Every line of the data below should be printed exactly.
--- PROVIDED RECORDS Enclosed Below ---
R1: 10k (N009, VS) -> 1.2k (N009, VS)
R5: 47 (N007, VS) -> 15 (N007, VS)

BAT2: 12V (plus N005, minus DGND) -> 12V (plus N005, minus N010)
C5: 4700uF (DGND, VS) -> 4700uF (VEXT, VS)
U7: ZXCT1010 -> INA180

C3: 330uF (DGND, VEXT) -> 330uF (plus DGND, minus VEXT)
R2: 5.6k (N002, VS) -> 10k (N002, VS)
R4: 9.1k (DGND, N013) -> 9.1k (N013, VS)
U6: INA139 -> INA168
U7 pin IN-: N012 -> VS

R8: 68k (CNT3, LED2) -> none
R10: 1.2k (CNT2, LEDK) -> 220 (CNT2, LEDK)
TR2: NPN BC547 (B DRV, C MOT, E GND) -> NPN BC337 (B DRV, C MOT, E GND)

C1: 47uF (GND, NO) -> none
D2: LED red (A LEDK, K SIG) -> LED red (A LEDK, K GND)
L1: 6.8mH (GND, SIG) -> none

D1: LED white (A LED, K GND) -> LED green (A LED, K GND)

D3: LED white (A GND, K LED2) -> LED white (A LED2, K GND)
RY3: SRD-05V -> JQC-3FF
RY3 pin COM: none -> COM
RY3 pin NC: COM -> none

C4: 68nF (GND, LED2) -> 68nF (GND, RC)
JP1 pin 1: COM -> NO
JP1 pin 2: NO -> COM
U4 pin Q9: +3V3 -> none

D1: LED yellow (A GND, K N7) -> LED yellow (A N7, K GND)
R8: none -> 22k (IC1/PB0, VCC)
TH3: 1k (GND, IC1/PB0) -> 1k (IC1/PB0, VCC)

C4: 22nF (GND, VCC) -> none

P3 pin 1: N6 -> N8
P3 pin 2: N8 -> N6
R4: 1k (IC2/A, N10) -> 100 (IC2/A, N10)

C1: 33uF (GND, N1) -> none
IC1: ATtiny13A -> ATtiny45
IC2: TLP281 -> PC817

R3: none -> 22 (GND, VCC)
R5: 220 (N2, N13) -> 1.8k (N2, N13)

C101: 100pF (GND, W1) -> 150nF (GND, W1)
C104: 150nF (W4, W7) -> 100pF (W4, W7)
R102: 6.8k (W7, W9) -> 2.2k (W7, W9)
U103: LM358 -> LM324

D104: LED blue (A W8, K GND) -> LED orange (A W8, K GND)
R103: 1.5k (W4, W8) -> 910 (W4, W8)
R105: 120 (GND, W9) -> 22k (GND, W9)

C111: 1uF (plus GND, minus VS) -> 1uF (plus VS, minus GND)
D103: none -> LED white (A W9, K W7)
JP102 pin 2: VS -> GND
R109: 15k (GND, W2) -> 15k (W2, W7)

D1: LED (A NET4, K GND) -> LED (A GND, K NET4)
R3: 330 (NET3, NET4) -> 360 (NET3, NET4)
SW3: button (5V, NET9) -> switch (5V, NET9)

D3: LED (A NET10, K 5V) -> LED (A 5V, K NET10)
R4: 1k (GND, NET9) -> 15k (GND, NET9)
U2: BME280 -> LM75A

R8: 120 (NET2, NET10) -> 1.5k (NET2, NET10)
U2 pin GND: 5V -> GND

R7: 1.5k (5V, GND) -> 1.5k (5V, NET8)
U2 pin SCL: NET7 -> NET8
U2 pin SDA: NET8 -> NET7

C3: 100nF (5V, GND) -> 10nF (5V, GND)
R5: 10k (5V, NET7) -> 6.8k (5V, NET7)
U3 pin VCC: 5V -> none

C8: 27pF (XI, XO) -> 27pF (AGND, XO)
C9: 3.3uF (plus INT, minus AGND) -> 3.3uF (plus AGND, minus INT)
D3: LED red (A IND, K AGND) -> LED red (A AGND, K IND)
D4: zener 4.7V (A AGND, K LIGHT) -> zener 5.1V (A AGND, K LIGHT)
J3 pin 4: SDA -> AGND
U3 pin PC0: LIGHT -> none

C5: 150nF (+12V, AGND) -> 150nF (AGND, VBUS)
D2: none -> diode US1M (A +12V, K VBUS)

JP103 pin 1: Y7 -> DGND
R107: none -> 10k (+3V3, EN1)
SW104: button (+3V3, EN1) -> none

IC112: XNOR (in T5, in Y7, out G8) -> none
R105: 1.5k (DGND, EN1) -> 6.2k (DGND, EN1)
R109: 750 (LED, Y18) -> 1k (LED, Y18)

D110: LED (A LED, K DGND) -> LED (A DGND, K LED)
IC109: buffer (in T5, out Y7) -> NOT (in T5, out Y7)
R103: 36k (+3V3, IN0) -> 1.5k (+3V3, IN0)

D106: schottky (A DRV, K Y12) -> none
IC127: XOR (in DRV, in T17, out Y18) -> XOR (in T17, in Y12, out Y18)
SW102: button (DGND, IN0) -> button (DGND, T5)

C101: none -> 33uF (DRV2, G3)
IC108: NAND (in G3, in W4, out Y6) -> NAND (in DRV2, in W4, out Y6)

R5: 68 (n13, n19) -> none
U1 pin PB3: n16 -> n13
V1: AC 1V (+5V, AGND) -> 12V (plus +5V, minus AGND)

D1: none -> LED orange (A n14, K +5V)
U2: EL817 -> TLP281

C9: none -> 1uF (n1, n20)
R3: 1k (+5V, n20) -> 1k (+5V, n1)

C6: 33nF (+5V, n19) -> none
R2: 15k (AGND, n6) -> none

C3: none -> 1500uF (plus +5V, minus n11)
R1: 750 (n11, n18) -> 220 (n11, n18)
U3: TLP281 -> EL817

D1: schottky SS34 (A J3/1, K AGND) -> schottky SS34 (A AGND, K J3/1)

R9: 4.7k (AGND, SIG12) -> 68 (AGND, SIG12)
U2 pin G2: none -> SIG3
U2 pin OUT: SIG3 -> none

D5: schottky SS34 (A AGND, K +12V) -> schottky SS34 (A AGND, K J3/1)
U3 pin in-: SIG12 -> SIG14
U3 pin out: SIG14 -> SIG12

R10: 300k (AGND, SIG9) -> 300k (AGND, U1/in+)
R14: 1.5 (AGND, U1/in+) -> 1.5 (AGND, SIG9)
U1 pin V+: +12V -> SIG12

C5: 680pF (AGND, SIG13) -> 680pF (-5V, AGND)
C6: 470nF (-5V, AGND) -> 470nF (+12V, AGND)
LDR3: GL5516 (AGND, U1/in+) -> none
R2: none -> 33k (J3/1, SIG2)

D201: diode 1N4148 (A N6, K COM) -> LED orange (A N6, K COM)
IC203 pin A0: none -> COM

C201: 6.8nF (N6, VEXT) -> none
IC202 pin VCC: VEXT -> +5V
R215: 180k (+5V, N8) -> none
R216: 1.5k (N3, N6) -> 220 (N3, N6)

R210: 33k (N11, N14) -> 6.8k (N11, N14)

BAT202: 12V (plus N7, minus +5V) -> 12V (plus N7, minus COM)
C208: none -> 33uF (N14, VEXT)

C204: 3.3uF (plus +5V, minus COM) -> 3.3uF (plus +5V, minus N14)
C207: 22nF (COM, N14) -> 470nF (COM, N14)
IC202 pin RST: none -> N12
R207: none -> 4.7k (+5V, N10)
--- End of Enclosed PROVIDED RECORDS ---
EXERCISE SOLUTION ▸
R1: 10k (N009, VS) -> 1.2k (N009, VS)
R5: 47 (N007, VS) -> 15 (N007, VS)

BAT2: 12V (plus N005, minus DGND) -> 12V (plus N005, minus N010)
C5: 4700uF (DGND, VS) -> 4700uF (VEXT, VS)
U7: ZXCT1010 -> INA180

C3: 330uF (DGND, VEXT) -> 330uF (plus DGND, minus VEXT)
R2: 5.6k (N002, VS) -> 10k (N002, VS)
R4: 9.1k (DGND, N013) -> 9.1k (N013, VS)
U6: INA139 -> INA168
U7 pin IN-: N012 -> VS

R8: 68k (CNT3, LED2) -> none
R10: 1.2k (CNT2, LEDK) -> 220 (CNT2, LEDK)
TR2: NPN BC547 (B DRV, C MOT, E GND) -> NPN BC337 (B DRV, C MOT, E GND)

C1: 47uF (GND, NO) -> none
D2: LED red (A LEDK, K SIG) -> LED red (A LEDK, K GND)
L1: 6.8mH (GND, SIG) -> none

D1: LED white (A LED, K GND) -> LED green (A LED, K GND)

D3: LED white (A GND, K LED2) -> LED white (A LED2, K GND)
RY3: SRD-05V -> JQC-3FF
RY3 pin COM: none -> COM
RY3 pin NC: COM -> none

C4: 68nF (GND, LED2) -> 68nF (GND, RC)
JP1 pin 1: COM -> NO
JP1 pin 2: NO -> COM
U4 pin Q9: +3V3 -> none

D1: LED yellow (A GND, K N7) -> LED yellow (A N7, K GND)
R8: none -> 22k (IC1/PB0, VCC)
TH3: 1k (GND, IC1/PB0) -> 1k (IC1/PB0, VCC)

C4: 22nF (GND, VCC) -> none

P3 pin 1: N6 -> N8
P3 pin 2: N8 -> N6
R4: 1k (IC2/A, N10) -> 100 (IC2/A, N10)

C1: 33uF (GND, N1) -> none
IC1: ATtiny13A -> ATtiny45
IC2: TLP281 -> PC817

R3: none -> 22 (GND, VCC)
R5: 220 (N2, N13) -> 1.8k (N2, N13)

C101: 100pF (GND, W1) -> 150nF (GND, W1)
C104: 150nF (W4, W7) -> 100pF (W4, W7)
R102: 6.8k (W7, W9) -> 2.2k (W7, W9)
U103: LM358 -> LM324

D104: LED blue (A W8, K GND) -> LED orange (A W8, K GND)
R103: 1.5k (W4, W8) -> 910 (W4, W8)
R105: 120 (GND, W9) -> 22k (GND, W9)

C111: 1uF (plus GND, minus VS) -> 1uF (plus VS, minus GND)
D103: none -> LED white (A W9, K W7)
JP102 pin 2: VS -> GND
R109: 15k (GND, W2) -> 15k (W2, W7)

D1: LED (A NET4, K GND) -> LED (A GND, K NET4)
R3: 330 (NET3, NET4) -> 360 (NET3, NET4)
SW3: button (5V, NET9) -> switch (5V, NET9)

D3: LED (A NET10, K 5V) -> LED (A 5V, K NET10)
R4: 1k (GND, NET9) -> 15k (GND, NET9)
U2: BME280 -> LM75A

R8: 120 (NET2, NET10) -> 1.5k (NET2, NET10)
U2 pin GND: 5V -> GND

R7: 1.5k (5V, GND) -> 1.5k (5V, NET8)
U2 pin SCL: NET7 -> NET8
U2 pin SDA: NET8 -> NET7

C3: 100nF (5V, GND) -> 10nF (5V, GND)
R5: 10k (5V, NET7) -> 6.8k (5V, NET7)
U3 pin VCC: 5V -> none

C8: 27pF (XI, XO) -> 27pF (AGND, XO)
C9: 3.3uF (plus INT, minus AGND) -> 3.3uF (plus AGND, minus INT)
D3: LED red (A IND, K AGND) -> LED red (A AGND, K IND)
D4: zener 4.7V (A AGND, K LIGHT) -> zener 5.1V (A AGND, K LIGHT)
J3 pin 4: SDA -> AGND
U3 pin PC0: LIGHT -> none

C5: 150nF (+12V, AGND) -> 150nF (AGND, VBUS)
D2: none -> diode US1M (A +12V, K VBUS)

JP103 pin 1: Y7 -> DGND
R107: none -> 10k (+3V3, EN1)
SW104: button (+3V3, EN1) -> none

IC112: XNOR (in T5, in Y7, out G8) -> none
R105: 1.5k (DGND, EN1) -> 6.2k (DGND, EN1)
R109: 750 (LED, Y18) -> 1k (LED, Y18)

D110: LED (A LED, K DGND) -> LED (A DGND, K LED)
IC109: buffer (in T5, out Y7) -> NOT (in T5, out Y7)
R103: 36k (+3V3, IN0) -> 1.5k (+3V3, IN0)

D106: schottky (A DRV, K Y12) -> none
IC127: XOR (in DRV, in T17, out Y18) -> XOR (in T17, in Y12, out Y18)
SW102: button (DGND, IN0) -> button (DGND, T5)

C101: none -> 33uF (DRV2, G3)
IC108: NAND (in G3, in W4, out Y6) -> NAND (in DRV2, in W4, out Y6)

R5: 68 (n13, n19) -> none
U1 pin PB3: n16 -> n13
V1: AC 1V (+5V, AGND) -> 12V (plus +5V, minus AGND)

D1: none -> LED orange (A n14, K +5V)
U2: EL817 -> TLP281

C9: none -> 1uF (n1, n20)
R3: 1k (+5V, n20) -> 1k (+5V, n1)

C6: 33nF (+5V, n19) -> none
R2: 15k (AGND, n6) -> none

C3: none -> 1500uF (plus +5V, minus n11)
R1: 750 (n11, n18) -> 220 (n11, n18)
U3: TLP281 -> EL817

D1: schottky SS34 (A J3/1, K AGND) -> schottky SS34 (A AGND, K J3/1)

R9: 4.7k (AGND, SIG12) -> 68 (AGND, SIG12)
U2 pin G2: none -> SIG3
U2 pin OUT: SIG3 -> none

D5: schottky SS34 (A AGND, K +12V) -> schottky SS34 (A AGND, K J3/1)
U3 pin in-: SIG12 -> SIG14
U3 pin out: SIG14 -> SIG12

R10: 300k (AGND, SIG9) -> 300k (AGND, U1/in+)
R14: 1.5 (AGND, U1/in+) -> 1.5 (AGND, SIG9)
U1 pin V+: +12V -> SIG12

C5: 680pF (AGND, SIG13) -> 680pF (-5V, AGND)
C6: 470nF (-5V, AGND) -> 470nF (+12V, AGND)
LDR3: GL5516 (AGND, U1/in+) -> none
R2: none -> 33k (J3/1, SIG2)

D201: diode 1N4148 (A N6, K COM) -> LED orange (A N6, K COM)
IC203 pin A0: none -> COM

C201: 6.8nF (N6, VEXT) -> none
IC202 pin VCC: VEXT -> +5V
R215: 180k (+5V, N8) -> none
R216: 1.5k (N3, N6) -> 220 (N3, N6)

R210: 33k (N11, N14) -> 6.8k (N11, N14)

BAT202: 12V (plus N7, minus +5V) -> 12V (plus N7, minus COM)
C208: none -> 33uF (N14, VEXT)

C204: 3.3uF (plus +5V, minus COM) -> 3.3uF (plus +5V, minus N14)
C207: 22nF (COM, N14) -> 470nF (COM, N14)
IC202 pin RST: none -> N12
R207: none -> 4.7k (+5V, N10)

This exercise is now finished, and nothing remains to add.